### Record set
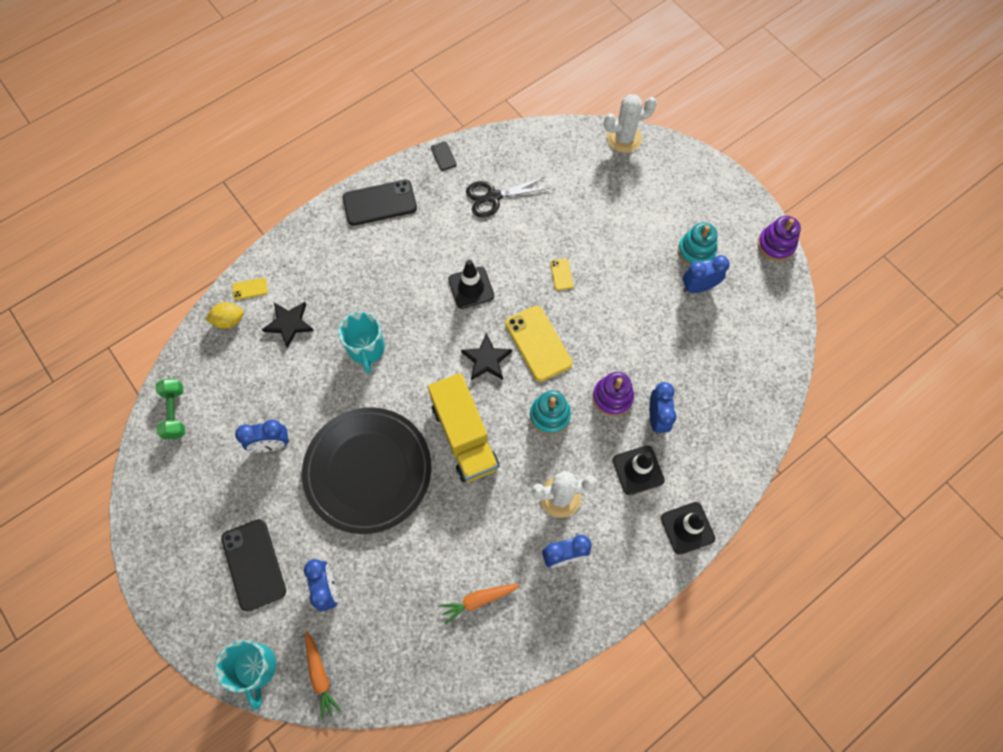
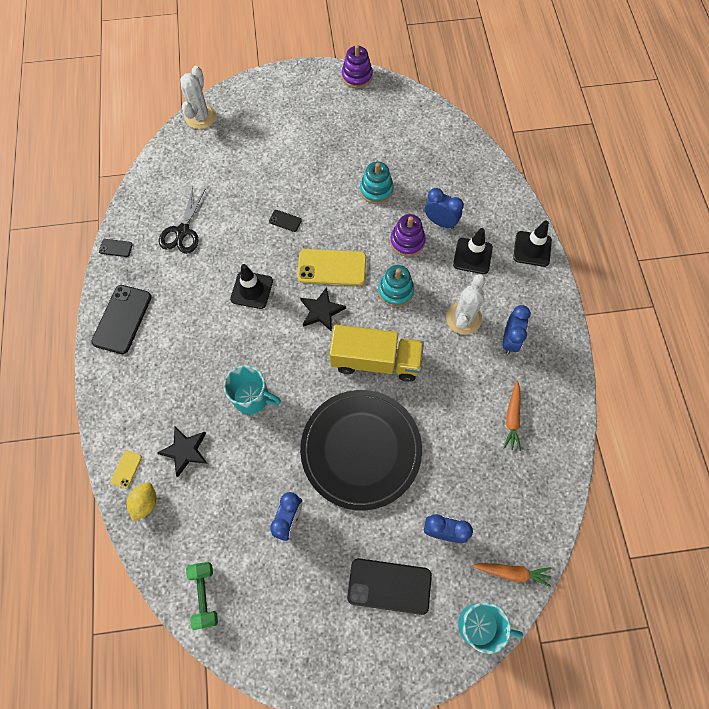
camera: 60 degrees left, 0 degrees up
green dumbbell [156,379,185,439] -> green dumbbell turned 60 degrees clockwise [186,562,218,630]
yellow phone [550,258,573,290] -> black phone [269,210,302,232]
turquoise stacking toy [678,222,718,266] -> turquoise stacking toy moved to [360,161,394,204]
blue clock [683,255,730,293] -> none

### What the exercise asks
Locate "yellow phone [550,258,573,290]" in the material, then quote the line that contains it and all lines after it through the final one.

### Finished task
yellow phone [550,258,573,290] -> black phone [269,210,302,232]
turquoise stacking toy [678,222,718,266] -> turquoise stacking toy moved to [360,161,394,204]
blue clock [683,255,730,293] -> none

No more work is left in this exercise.